EXERCISE DIRECTIONS:
Restate verbatim the span of lines below between the line with "purple round brick J3" and the line with "cyan round brick L11", including those two lines, and only that span.

SUPPLIED MATERIAL:
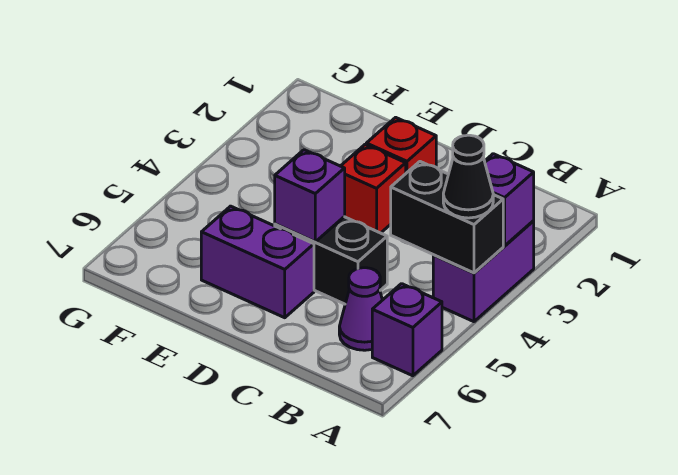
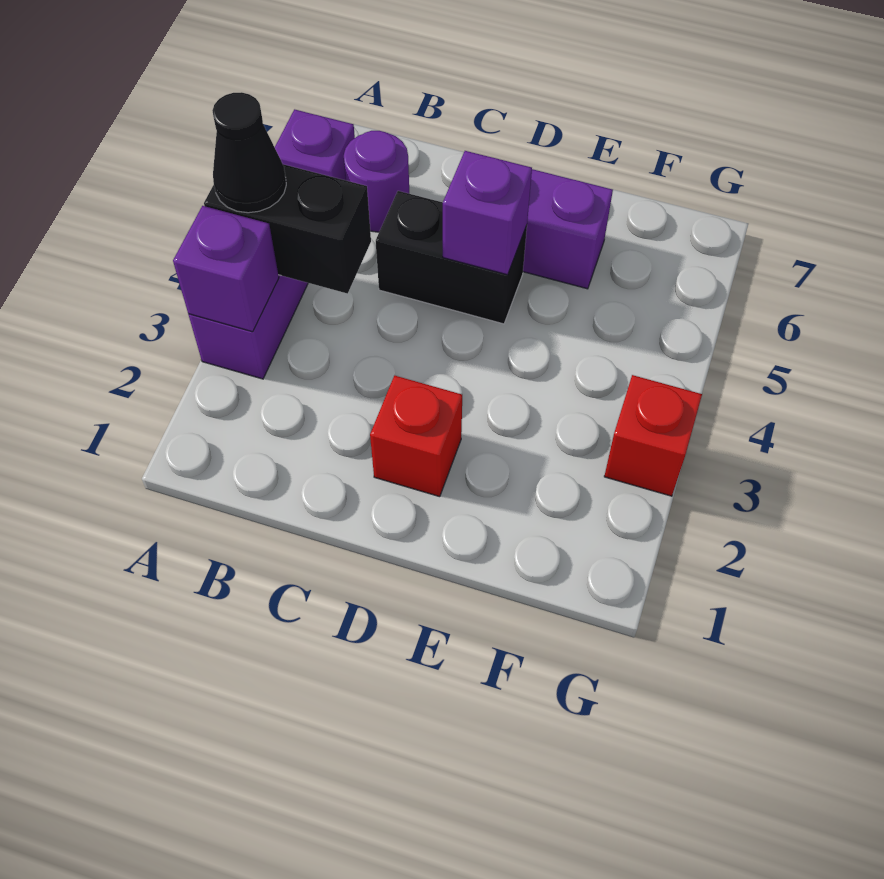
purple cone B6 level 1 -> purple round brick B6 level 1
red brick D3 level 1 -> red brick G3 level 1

==

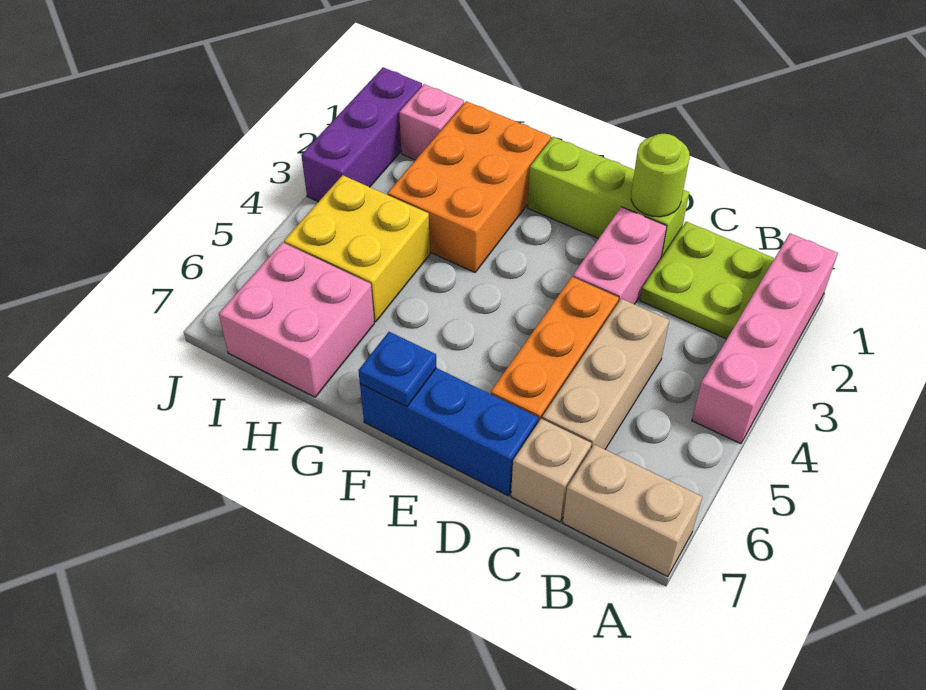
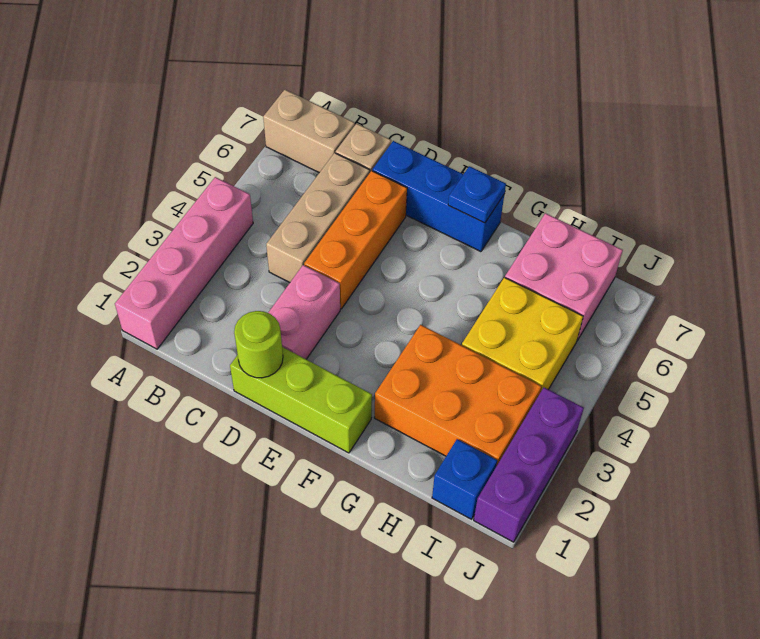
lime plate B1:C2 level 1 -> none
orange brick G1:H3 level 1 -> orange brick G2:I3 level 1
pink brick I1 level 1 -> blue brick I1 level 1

==

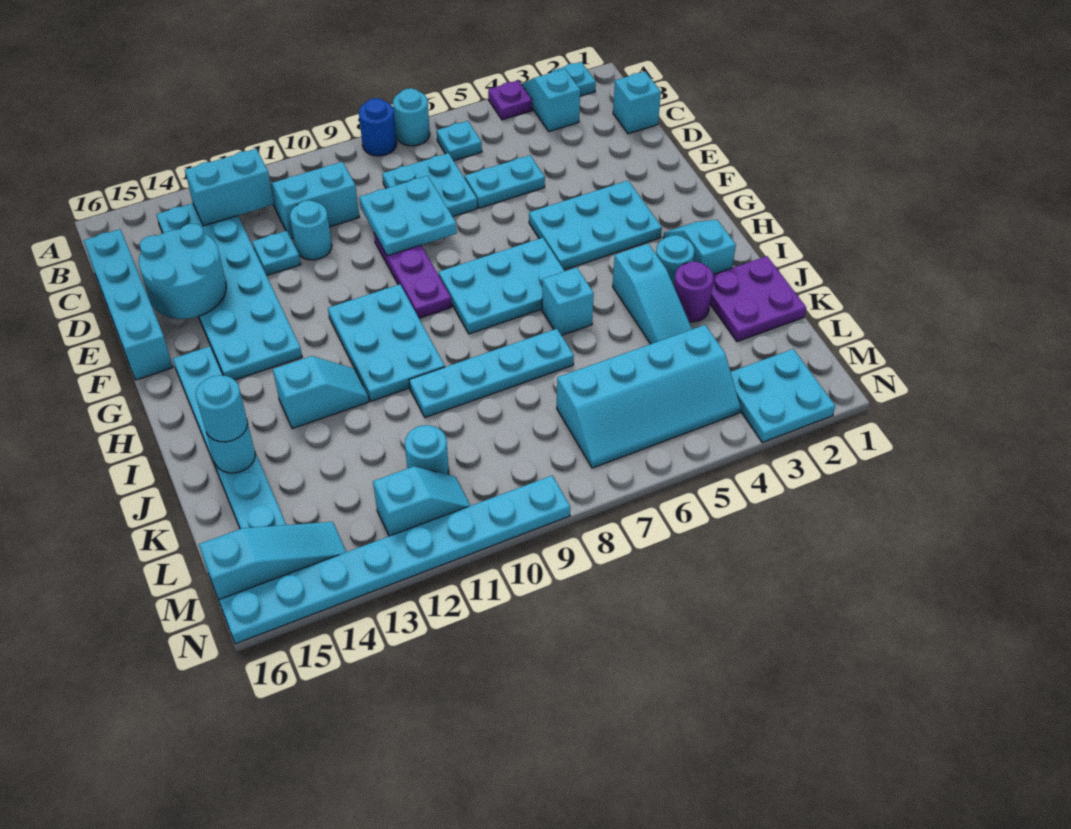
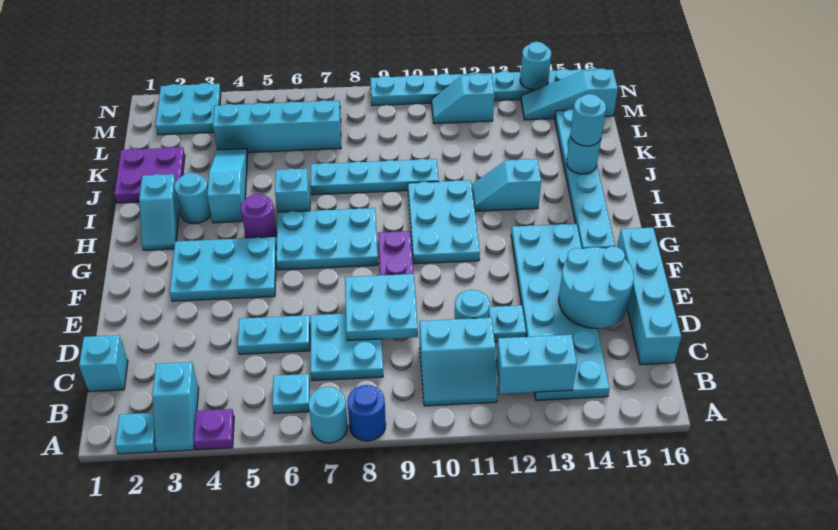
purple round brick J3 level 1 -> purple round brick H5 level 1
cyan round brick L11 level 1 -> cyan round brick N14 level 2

YOUR RESPONSE:
purple round brick J3 level 1 -> purple round brick H5 level 1
cyan round brick L11 level 1 -> cyan round brick N14 level 2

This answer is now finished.